Input:
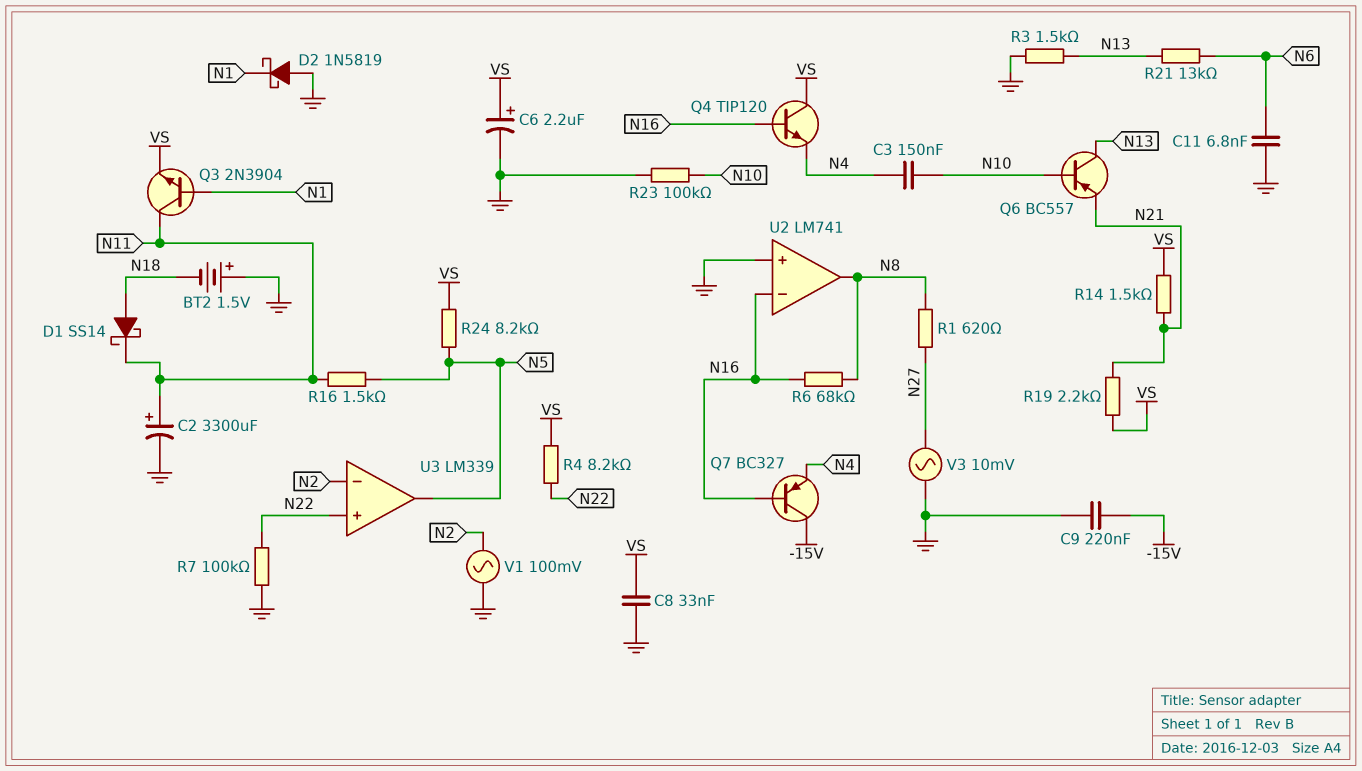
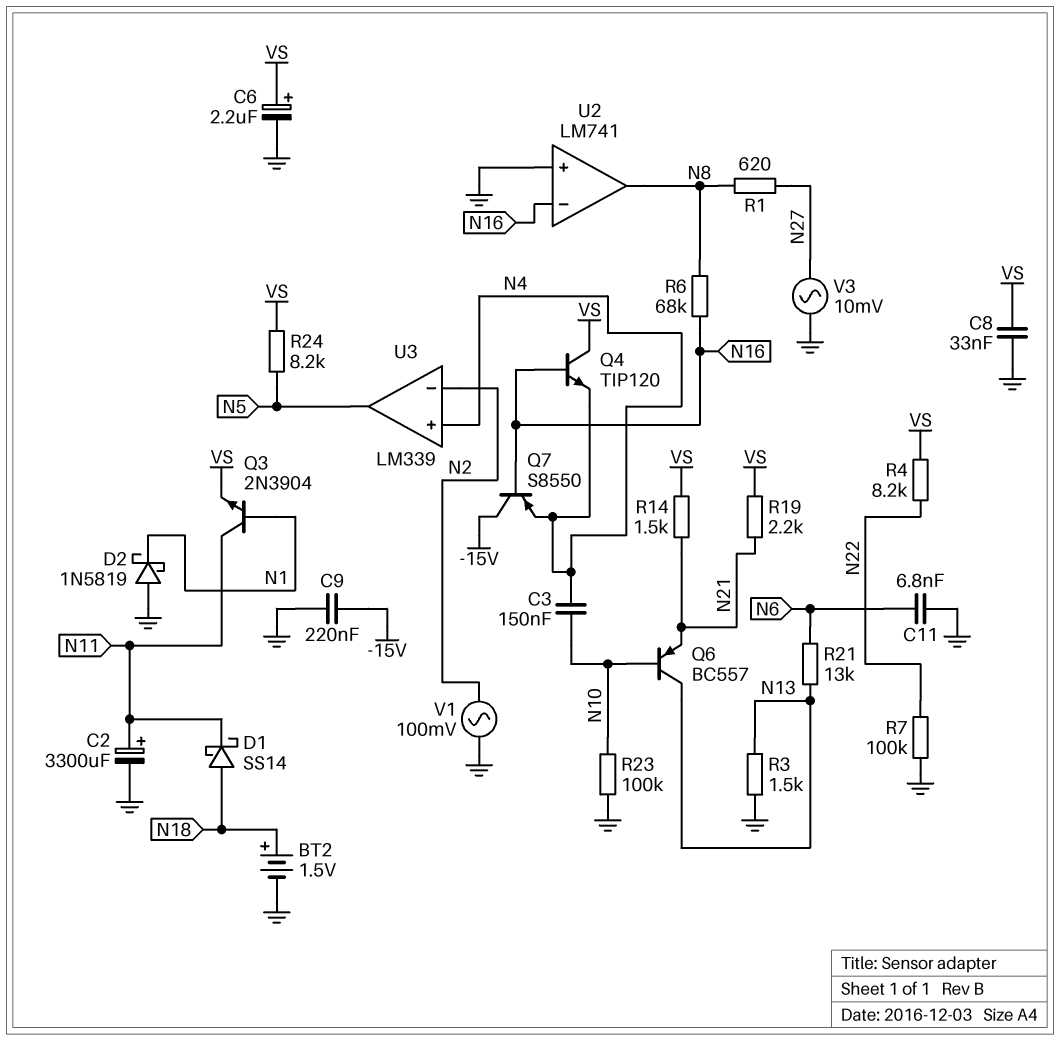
BT2: 1.5V (plus GND, minus N18) -> 1.5V (plus N18, minus GND)
Q7: PNP BC327 (B N16, C -15V, E N4) -> PNP S8550 (B N16, C -15V, E N4)
R16: 1.5k (N5, N11) -> none
U3 pin in+: N22 -> N4

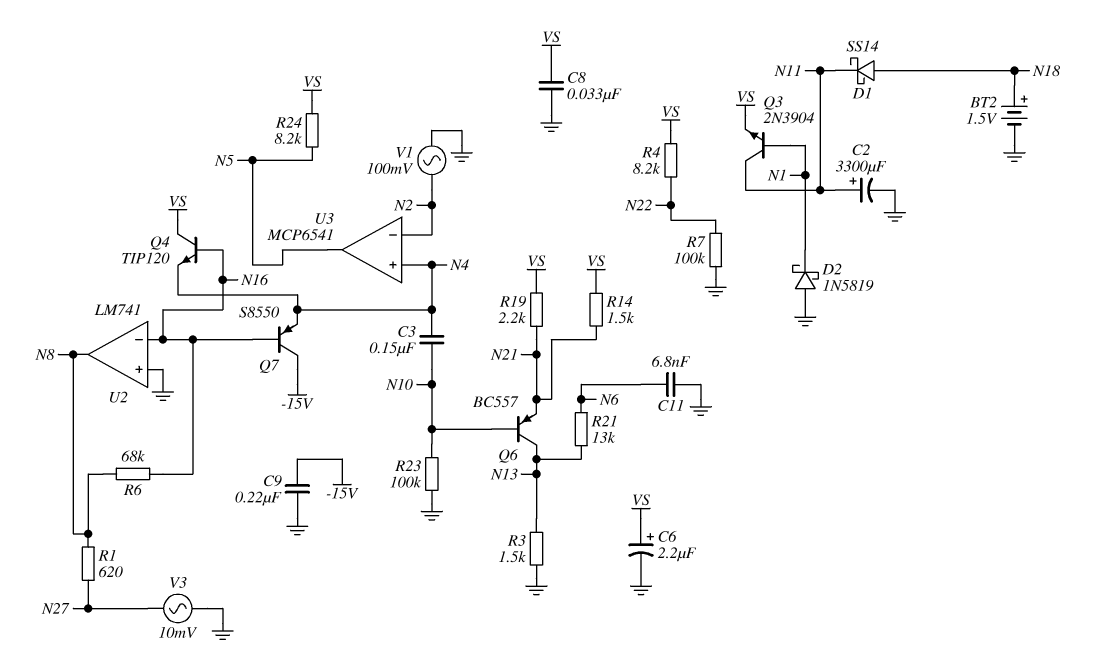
U3: LM339 -> MCP6541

Assigned task: Give the data above again exactly. Leave the pictures out.

Your response:
BT2: 1.5V (plus GND, minus N18) -> 1.5V (plus N18, minus GND)
Q7: PNP BC327 (B N16, C -15V, E N4) -> PNP S8550 (B N16, C -15V, E N4)
R16: 1.5k (N5, N11) -> none
U3 pin in+: N22 -> N4

U3: LM339 -> MCP6541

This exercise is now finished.